§ EXERCISE PROMPT
Can you retype the data below word for word, leaving out the pictures?

§ RECORDS SUPPLIED
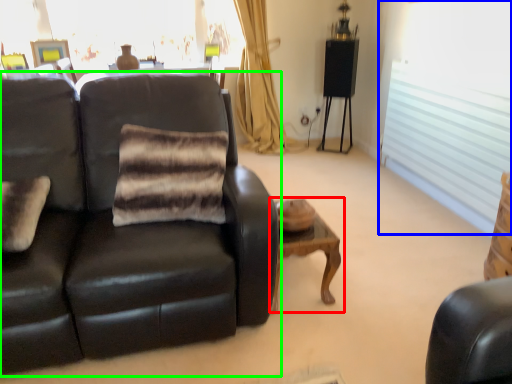
Question: Considering the real-world distances, which object is farthest from table (highlighted by a red box)? window (highlighted by a blue box) or studio couch (highlighted by a green box)?

Choices:
 (A) window
 (B) studio couch

Answer: (A)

§ WRITTEN RESPONSE
Question: Considering the real-world distances, which object is farthest from table (highlighted by a red box)? window (highlighted by a blue box) or studio couch (highlighted by a green box)?

Choices:
 (A) window
 (B) studio couch

Answer: (A)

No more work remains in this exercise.